DATASET ENTRIES START
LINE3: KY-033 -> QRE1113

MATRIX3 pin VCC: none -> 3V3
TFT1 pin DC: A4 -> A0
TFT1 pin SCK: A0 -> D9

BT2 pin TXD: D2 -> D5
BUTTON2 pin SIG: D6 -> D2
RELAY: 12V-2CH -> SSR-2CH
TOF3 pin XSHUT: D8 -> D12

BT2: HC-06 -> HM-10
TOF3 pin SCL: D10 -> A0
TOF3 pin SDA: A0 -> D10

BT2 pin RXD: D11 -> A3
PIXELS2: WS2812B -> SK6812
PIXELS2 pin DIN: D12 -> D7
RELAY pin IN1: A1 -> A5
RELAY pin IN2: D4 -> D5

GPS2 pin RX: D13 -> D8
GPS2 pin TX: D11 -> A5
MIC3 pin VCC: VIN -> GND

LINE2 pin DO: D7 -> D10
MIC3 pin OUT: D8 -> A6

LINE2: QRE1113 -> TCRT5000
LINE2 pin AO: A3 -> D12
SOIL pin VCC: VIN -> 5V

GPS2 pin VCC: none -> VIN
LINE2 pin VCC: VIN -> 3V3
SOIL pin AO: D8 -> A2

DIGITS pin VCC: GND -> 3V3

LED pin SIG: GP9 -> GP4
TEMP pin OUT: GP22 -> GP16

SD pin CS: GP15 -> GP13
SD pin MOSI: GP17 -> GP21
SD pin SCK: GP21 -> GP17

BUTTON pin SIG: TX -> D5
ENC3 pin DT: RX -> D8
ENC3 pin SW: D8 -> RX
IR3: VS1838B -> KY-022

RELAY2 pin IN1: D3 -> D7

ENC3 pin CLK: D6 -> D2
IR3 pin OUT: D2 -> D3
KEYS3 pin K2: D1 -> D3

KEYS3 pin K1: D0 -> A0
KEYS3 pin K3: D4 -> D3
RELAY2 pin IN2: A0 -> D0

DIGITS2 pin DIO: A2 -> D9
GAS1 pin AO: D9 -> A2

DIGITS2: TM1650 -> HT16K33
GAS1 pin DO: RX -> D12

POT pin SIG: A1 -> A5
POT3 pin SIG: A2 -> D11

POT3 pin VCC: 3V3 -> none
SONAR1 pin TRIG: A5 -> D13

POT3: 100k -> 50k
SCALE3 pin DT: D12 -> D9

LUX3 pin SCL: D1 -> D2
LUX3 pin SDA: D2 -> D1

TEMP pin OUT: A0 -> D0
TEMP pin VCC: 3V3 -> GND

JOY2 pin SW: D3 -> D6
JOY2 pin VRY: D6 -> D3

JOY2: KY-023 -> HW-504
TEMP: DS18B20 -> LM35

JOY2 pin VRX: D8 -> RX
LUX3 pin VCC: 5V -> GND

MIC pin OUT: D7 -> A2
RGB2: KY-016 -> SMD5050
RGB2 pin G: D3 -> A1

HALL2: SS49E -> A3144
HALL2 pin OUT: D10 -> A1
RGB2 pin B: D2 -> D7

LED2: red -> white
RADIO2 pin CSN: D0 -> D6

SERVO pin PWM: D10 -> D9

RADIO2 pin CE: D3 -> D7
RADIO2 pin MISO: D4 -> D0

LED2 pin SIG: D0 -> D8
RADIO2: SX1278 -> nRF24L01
DATASET ENTRIES END
WHAT THE EXERCISE ASKS:
Start at the first line of the material. Reproduce every line exactly, ending with the line that holds "GPS2 pin RX: D13 -> D8".

SOLUTION TO THE PROBLEM:
LINE3: KY-033 -> QRE1113

MATRIX3 pin VCC: none -> 3V3
TFT1 pin DC: A4 -> A0
TFT1 pin SCK: A0 -> D9

BT2 pin TXD: D2 -> D5
BUTTON2 pin SIG: D6 -> D2
RELAY: 12V-2CH -> SSR-2CH
TOF3 pin XSHUT: D8 -> D12

BT2: HC-06 -> HM-10
TOF3 pin SCL: D10 -> A0
TOF3 pin SDA: A0 -> D10

BT2 pin RXD: D11 -> A3
PIXELS2: WS2812B -> SK6812
PIXELS2 pin DIN: D12 -> D7
RELAY pin IN1: A1 -> A5
RELAY pin IN2: D4 -> D5

GPS2 pin RX: D13 -> D8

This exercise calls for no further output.